## [Exercise description]
What is needed is an exact copy of every entry, without the pictures.

▼

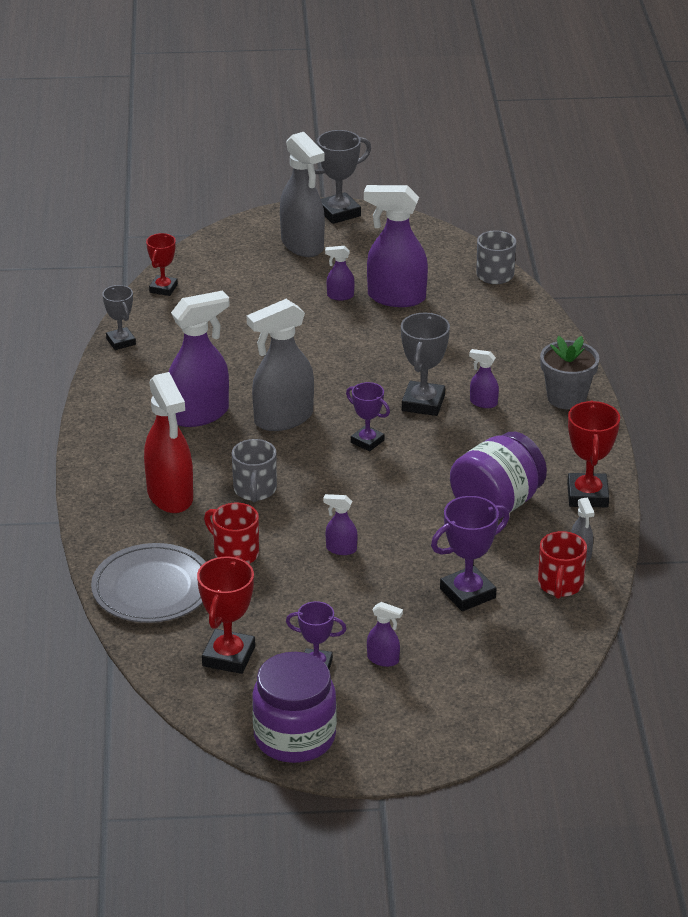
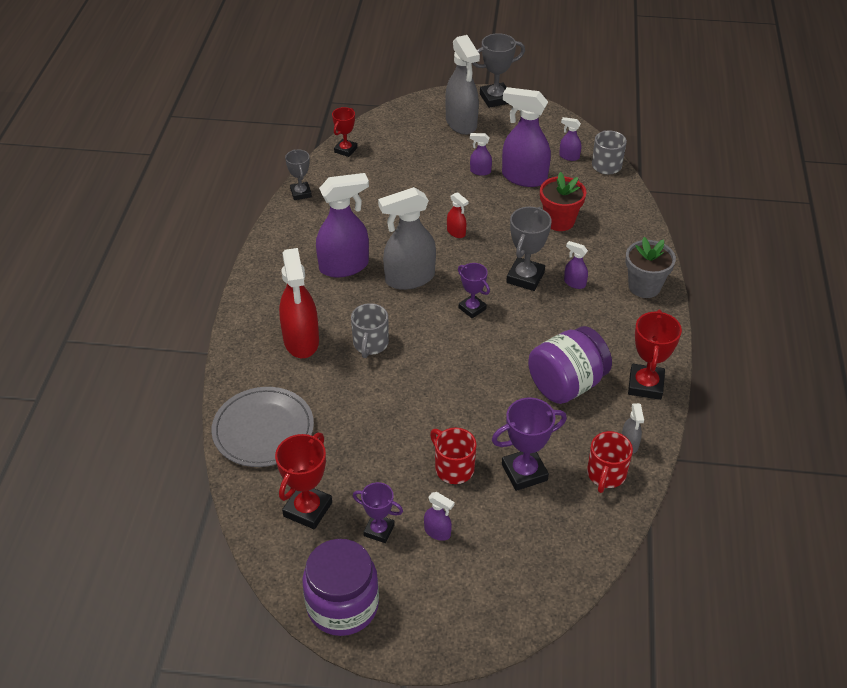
camera: 10 degrees right, 10 degrees up
red mug [204,502,259,564] -> red mug moved to [430,427,477,484]
purple spray bottle [323,494,358,555] -> purple spray bottle moved to [559,117,581,161]
none -> red spray bottle [447,192,469,238]
none -> red flower pot [540,172,586,231]

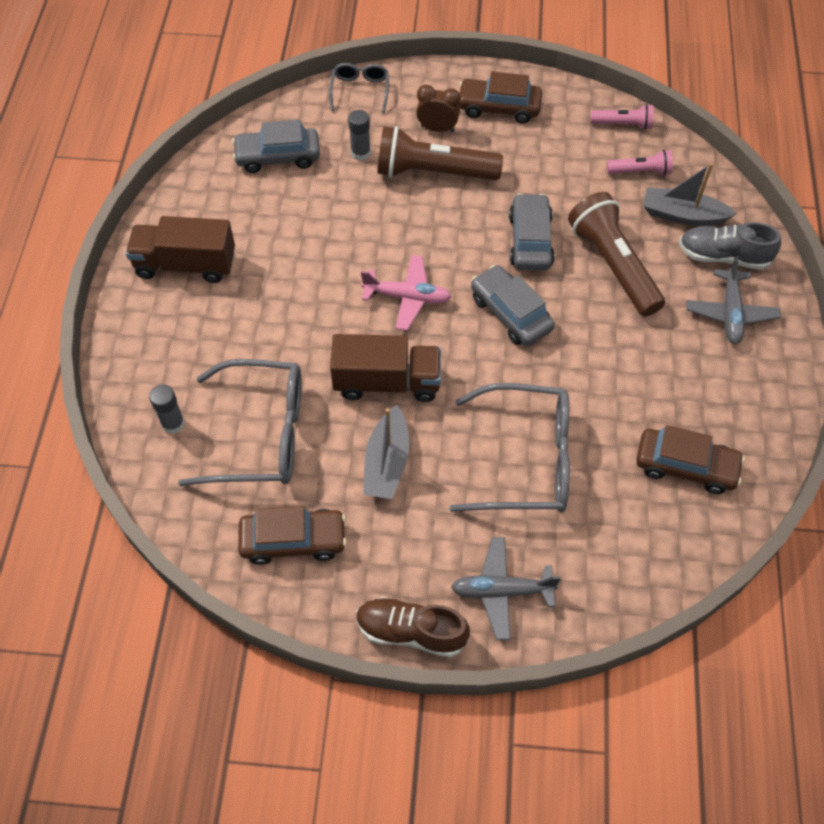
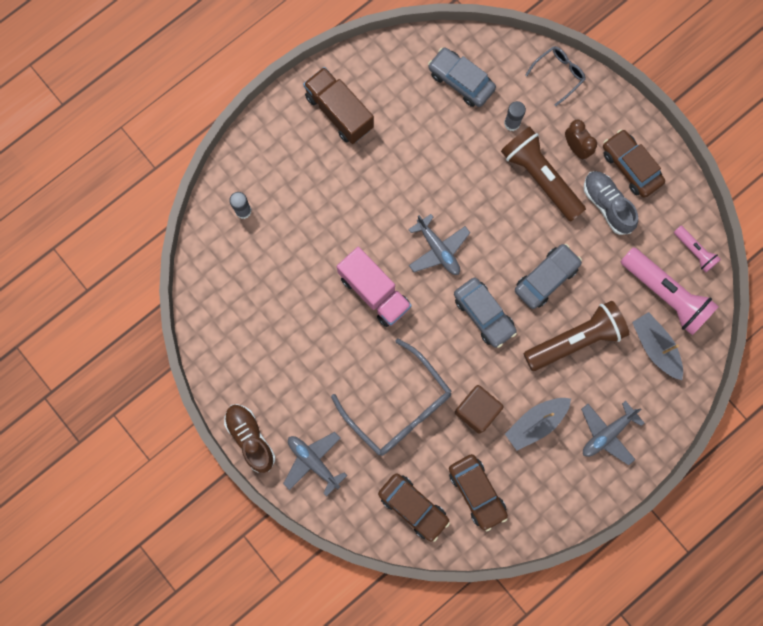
camera: 45 degrees right, 20 degrees up
grey glasses [178,359,302,486] -> none
brown car [238,506,347,565] -> brown car moved to [378,473,450,542]
brown truck [330,334,441,402] -> pink truck [337,247,412,327]
pink plane [361,255,451,331] -> grey plane [408,214,470,275]
grey boat [364,405,409,499] -> grey boat moved to [505,398,571,451]
grey car [471,265,555,346] -> grey car turned 135 degrees clockwise [454,278,517,348]
brown flashlight [568,192,665,317] -> brown flashlight turned 45 degrees clockwise [524,301,629,371]
pink flashlight [607,150,673,176] -> pink flashlight [621,247,719,335], size x1.94
grey shoe [679,222,781,270] -> grey shoe moved to [584,171,638,235]
none -> brown cube [455,385,504,434]

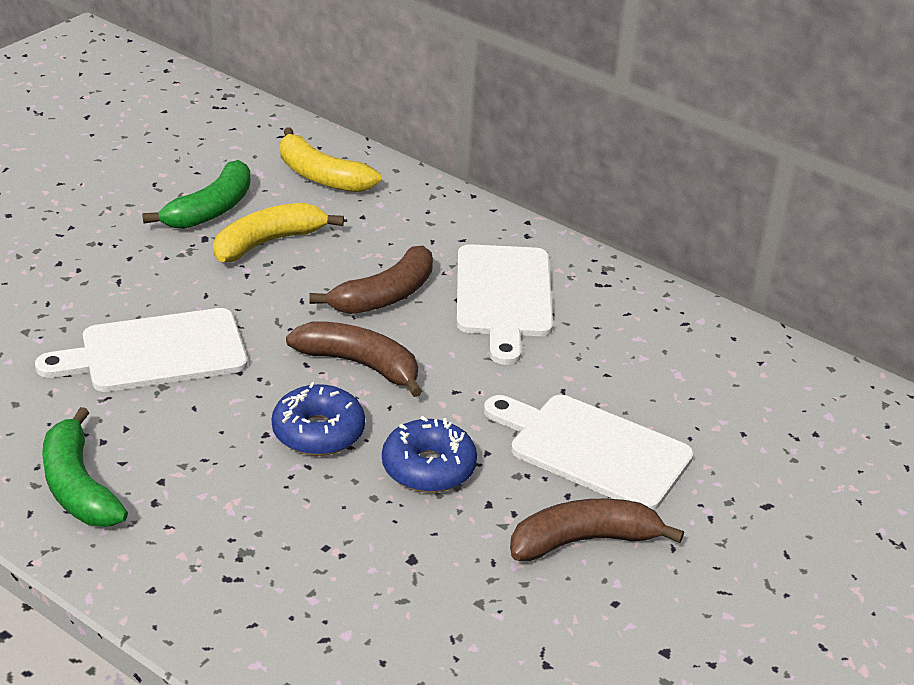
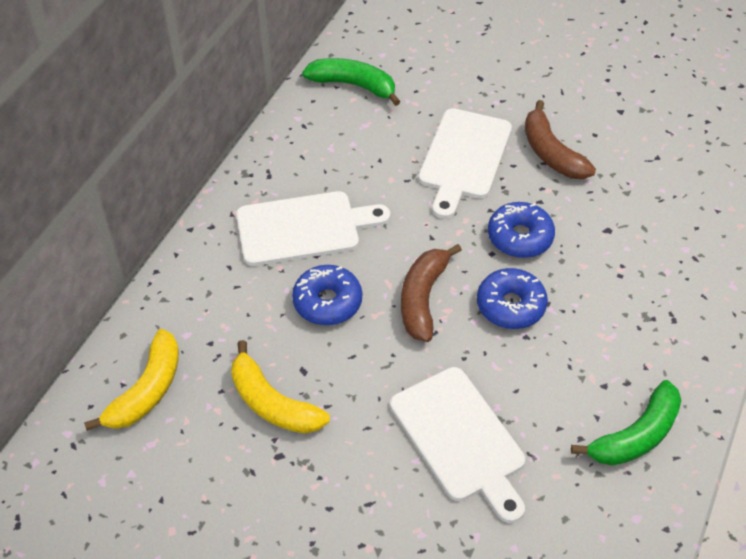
camera: 100 degrees left, 15 degrees up
green banana [142,160,250,229] -> green banana moved to [302,58,401,106]
brown banana [309,246,433,314] -> blue donut [292,265,362,325]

▲

## [Answer area]
camera: 10 degrees right, 10 degrees up
red mug [204,502,259,564] -> red mug moved to [430,427,477,484]
purple spray bottle [323,494,358,555] -> purple spray bottle moved to [559,117,581,161]
none -> red spray bottle [447,192,469,238]
none -> red flower pot [540,172,586,231]

camera: 45 degrees right, 20 degrees up
grey glasses [178,359,302,486] -> none
brown car [238,506,347,565] -> brown car moved to [378,473,450,542]
brown truck [330,334,441,402] -> pink truck [337,247,412,327]
pink plane [361,255,451,331] -> grey plane [408,214,470,275]
grey boat [364,405,409,499] -> grey boat moved to [505,398,571,451]
grey car [471,265,555,346] -> grey car turned 135 degrees clockwise [454,278,517,348]
brown flashlight [568,192,665,317] -> brown flashlight turned 45 degrees clockwise [524,301,629,371]
pink flashlight [607,150,673,176] -> pink flashlight [621,247,719,335], size x1.94
grey shoe [679,222,781,270] -> grey shoe moved to [584,171,638,235]
none -> brown cube [455,385,504,434]

camera: 100 degrees left, 15 degrees up
green banana [142,160,250,229] -> green banana moved to [302,58,401,106]
brown banana [309,246,433,314] -> blue donut [292,265,362,325]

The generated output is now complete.